Exercise directions: Starting with the first line and ending with the one that holds "DRIVER3 pin GND: none -> GND", retype the entries exactly.

Extracted records below:

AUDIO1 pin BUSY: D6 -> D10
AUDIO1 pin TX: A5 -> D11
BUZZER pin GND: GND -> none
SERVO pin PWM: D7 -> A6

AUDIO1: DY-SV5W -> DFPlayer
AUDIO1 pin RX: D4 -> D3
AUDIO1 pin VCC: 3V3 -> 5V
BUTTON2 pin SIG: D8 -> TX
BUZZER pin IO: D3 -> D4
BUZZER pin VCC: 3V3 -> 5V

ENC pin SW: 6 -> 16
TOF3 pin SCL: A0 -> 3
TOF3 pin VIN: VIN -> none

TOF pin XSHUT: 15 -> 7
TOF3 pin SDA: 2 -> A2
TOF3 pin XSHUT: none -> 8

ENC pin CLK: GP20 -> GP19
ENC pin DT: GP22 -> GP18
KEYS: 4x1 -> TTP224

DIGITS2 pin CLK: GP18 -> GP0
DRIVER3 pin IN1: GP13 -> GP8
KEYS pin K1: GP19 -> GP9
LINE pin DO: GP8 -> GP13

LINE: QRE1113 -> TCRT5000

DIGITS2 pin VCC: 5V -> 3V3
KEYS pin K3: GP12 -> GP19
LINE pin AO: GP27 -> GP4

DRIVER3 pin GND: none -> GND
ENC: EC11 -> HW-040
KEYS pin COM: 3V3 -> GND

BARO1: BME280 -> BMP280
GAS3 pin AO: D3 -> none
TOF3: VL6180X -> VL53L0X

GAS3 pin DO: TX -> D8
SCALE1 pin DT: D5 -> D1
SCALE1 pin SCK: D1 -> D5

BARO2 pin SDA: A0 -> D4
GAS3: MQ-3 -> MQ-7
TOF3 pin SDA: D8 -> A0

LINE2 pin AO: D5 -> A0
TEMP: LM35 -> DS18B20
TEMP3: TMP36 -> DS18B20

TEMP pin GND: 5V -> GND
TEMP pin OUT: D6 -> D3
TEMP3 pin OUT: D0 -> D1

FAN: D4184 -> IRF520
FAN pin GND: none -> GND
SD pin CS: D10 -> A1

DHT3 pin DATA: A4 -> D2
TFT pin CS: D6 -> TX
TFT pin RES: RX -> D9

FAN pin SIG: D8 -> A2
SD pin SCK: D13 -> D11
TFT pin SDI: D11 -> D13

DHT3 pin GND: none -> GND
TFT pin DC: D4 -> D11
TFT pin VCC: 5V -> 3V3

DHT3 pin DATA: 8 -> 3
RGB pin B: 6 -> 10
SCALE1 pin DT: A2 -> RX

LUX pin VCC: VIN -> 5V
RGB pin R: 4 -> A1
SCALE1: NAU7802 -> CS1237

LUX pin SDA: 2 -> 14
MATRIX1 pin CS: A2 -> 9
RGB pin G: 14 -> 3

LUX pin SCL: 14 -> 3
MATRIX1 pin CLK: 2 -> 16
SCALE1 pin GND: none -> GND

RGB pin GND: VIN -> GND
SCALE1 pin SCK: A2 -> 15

End of Extracted records.

Answer space:
AUDIO1 pin BUSY: D6 -> D10
AUDIO1 pin TX: A5 -> D11
BUZZER pin GND: GND -> none
SERVO pin PWM: D7 -> A6

AUDIO1: DY-SV5W -> DFPlayer
AUDIO1 pin RX: D4 -> D3
AUDIO1 pin VCC: 3V3 -> 5V
BUTTON2 pin SIG: D8 -> TX
BUZZER pin IO: D3 -> D4
BUZZER pin VCC: 3V3 -> 5V

ENC pin SW: 6 -> 16
TOF3 pin SCL: A0 -> 3
TOF3 pin VIN: VIN -> none

TOF pin XSHUT: 15 -> 7
TOF3 pin SDA: 2 -> A2
TOF3 pin XSHUT: none -> 8

ENC pin CLK: GP20 -> GP19
ENC pin DT: GP22 -> GP18
KEYS: 4x1 -> TTP224

DIGITS2 pin CLK: GP18 -> GP0
DRIVER3 pin IN1: GP13 -> GP8
KEYS pin K1: GP19 -> GP9
LINE pin DO: GP8 -> GP13

LINE: QRE1113 -> TCRT5000

DIGITS2 pin VCC: 5V -> 3V3
KEYS pin K3: GP12 -> GP19
LINE pin AO: GP27 -> GP4

DRIVER3 pin GND: none -> GND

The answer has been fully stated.